__What needs to be done__:
Copy out every line holding the string "button" from the records below.

Segment Start: Task inputs

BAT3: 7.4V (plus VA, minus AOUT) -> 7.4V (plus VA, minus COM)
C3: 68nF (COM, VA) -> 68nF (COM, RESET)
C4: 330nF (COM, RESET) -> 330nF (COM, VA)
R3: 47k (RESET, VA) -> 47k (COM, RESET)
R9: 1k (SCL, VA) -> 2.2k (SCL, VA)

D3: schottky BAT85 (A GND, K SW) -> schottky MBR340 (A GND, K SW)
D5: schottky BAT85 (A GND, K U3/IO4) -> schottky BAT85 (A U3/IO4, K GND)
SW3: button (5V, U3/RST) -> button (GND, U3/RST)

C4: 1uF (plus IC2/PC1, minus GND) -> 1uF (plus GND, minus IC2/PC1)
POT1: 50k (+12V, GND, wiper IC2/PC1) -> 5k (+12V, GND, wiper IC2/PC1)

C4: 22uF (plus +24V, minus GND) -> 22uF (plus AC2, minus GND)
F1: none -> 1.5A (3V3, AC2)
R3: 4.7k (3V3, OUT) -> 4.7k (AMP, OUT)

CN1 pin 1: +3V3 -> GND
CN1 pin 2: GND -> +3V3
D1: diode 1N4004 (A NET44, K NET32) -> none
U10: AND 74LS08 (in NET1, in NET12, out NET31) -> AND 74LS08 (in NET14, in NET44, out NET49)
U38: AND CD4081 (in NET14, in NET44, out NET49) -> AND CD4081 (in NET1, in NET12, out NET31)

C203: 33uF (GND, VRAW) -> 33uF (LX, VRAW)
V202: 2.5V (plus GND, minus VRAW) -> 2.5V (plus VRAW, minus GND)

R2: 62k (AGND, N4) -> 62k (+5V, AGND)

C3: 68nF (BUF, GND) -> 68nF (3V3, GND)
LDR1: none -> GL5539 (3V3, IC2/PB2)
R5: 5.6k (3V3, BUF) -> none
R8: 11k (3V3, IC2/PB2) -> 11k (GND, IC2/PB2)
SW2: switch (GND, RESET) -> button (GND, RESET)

Segment End: Task inputs

__Result of the task__:
SW3: button (5V, U3/RST) -> button (GND, U3/RST)
SW2: switch (GND, RESET) -> button (GND, RESET)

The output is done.